Work to be completed.
Once you find a line containing the word "DGND" in the entries below, copy it.

Exercise input.
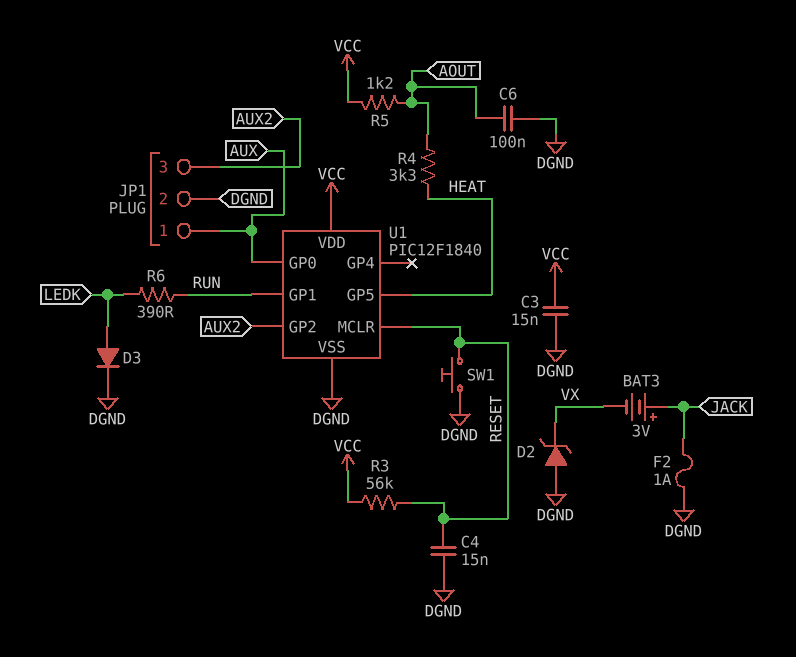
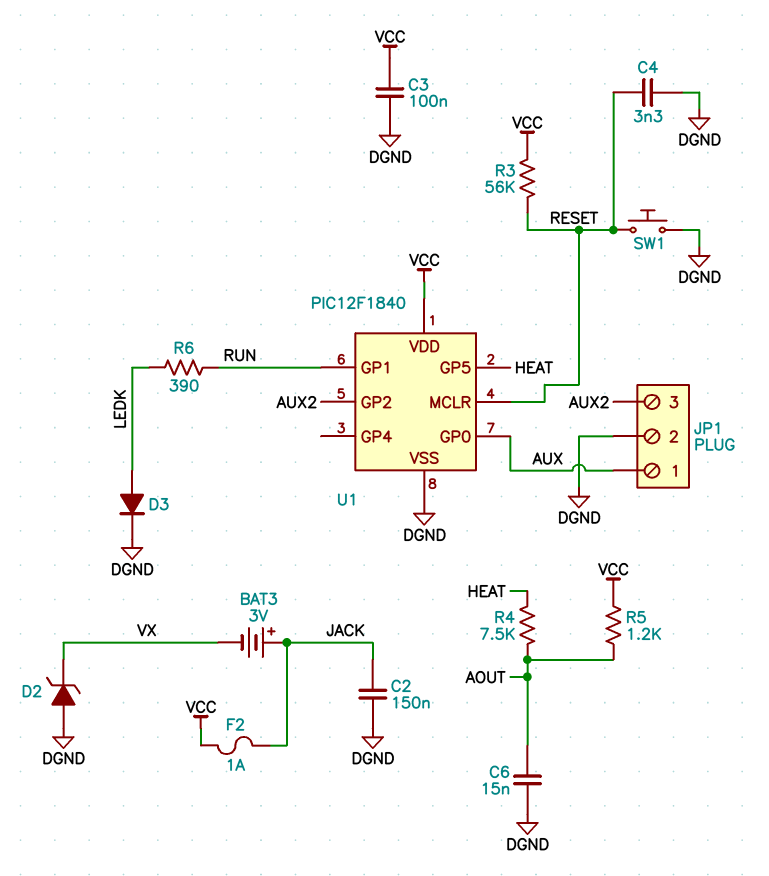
C2: none -> 150nF (DGND, JACK)
C3: 15nF (DGND, VCC) -> 100nF (DGND, VCC)
C4: 15nF (DGND, RESET) -> 3.3nF (DGND, RESET)
C6: 100nF (AOUT, DGND) -> 15nF (AOUT, DGND)
F2: 1A (DGND, JACK) -> 1A (JACK, VCC)
R4: 3.3k (AOUT, HEAT) -> 7.5k (AOUT, HEAT)

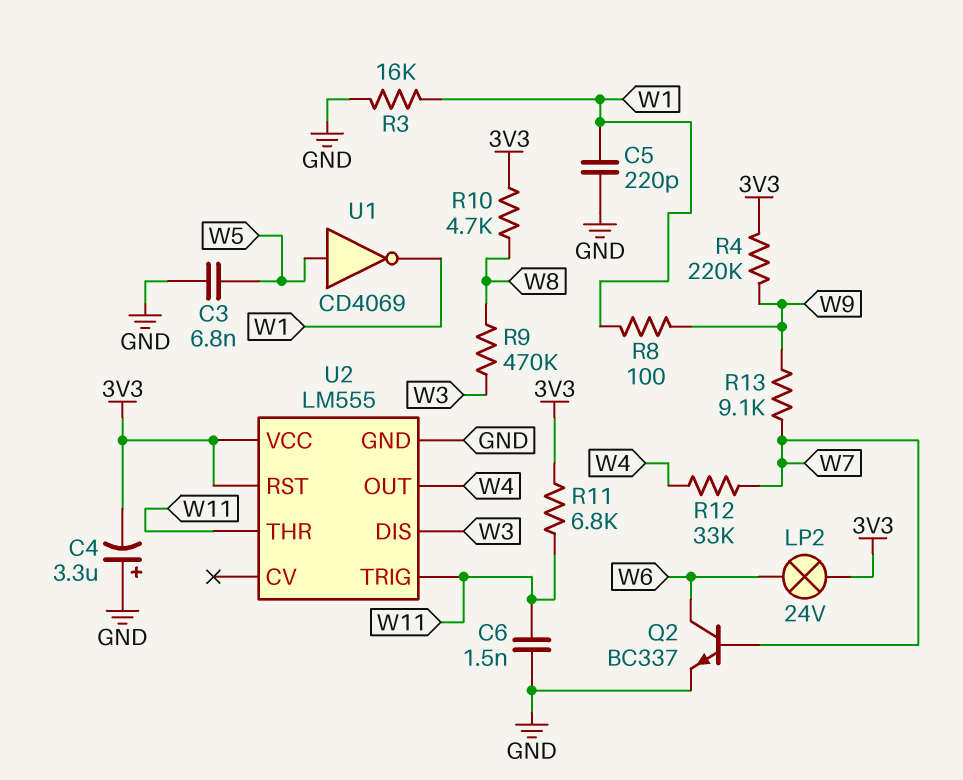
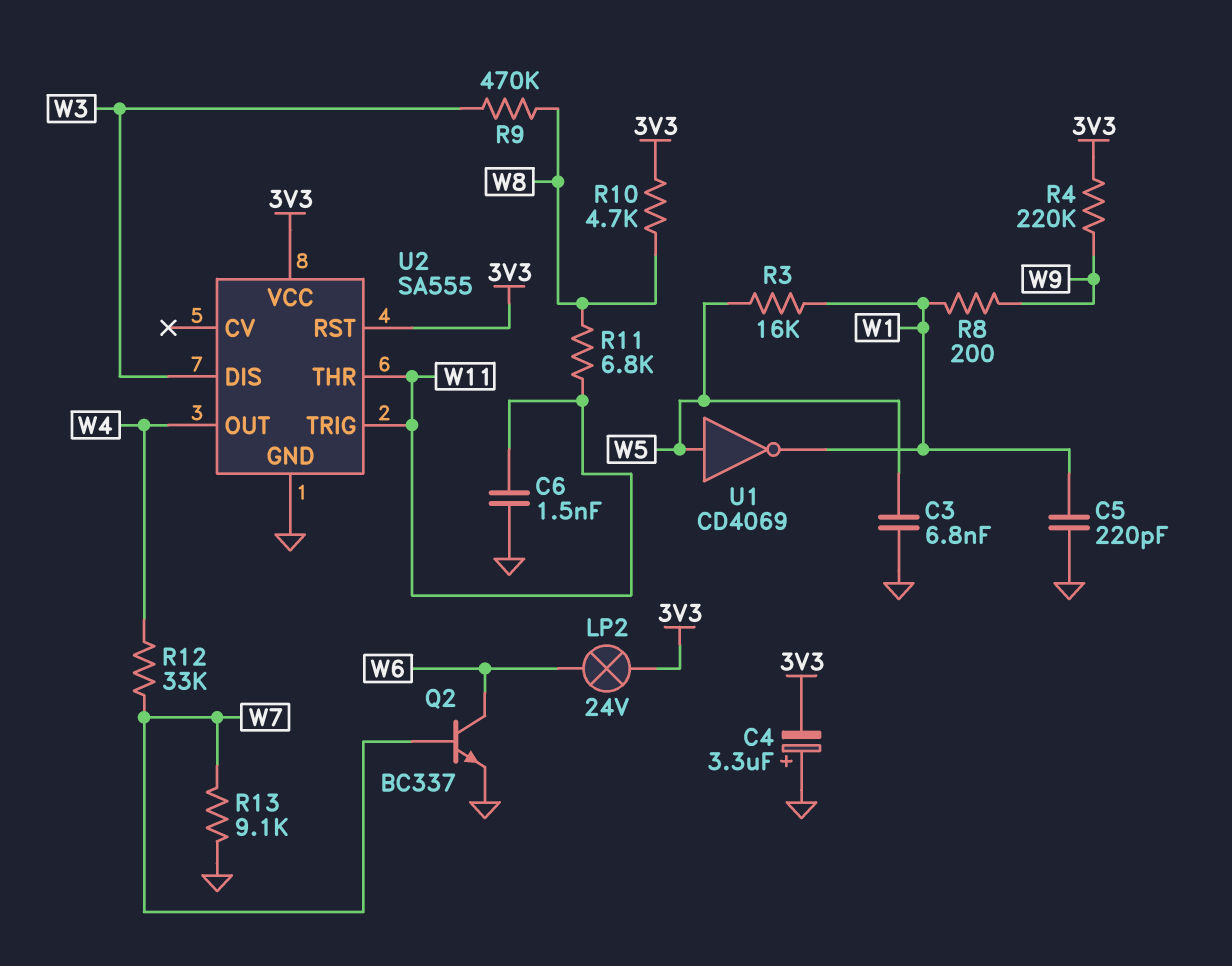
R3: 16k (GND, W1) -> 16k (W1, W5)
R8: 100 (W1, W9) -> 200 (W1, W9)
R11: 6.8k (3V3, W11) -> 6.8k (W8, W11)
R13: 9.1k (W7, W9) -> 9.1k (GND, W7)
U2: LM555 -> SA555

Finished task.
C2: none -> 150nF (DGND, JACK)
C3: 15nF (DGND, VCC) -> 100nF (DGND, VCC)
C4: 15nF (DGND, RESET) -> 3.3nF (DGND, RESET)
C6: 100nF (AOUT, DGND) -> 15nF (AOUT, DGND)
F2: 1A (DGND, JACK) -> 1A (JACK, VCC)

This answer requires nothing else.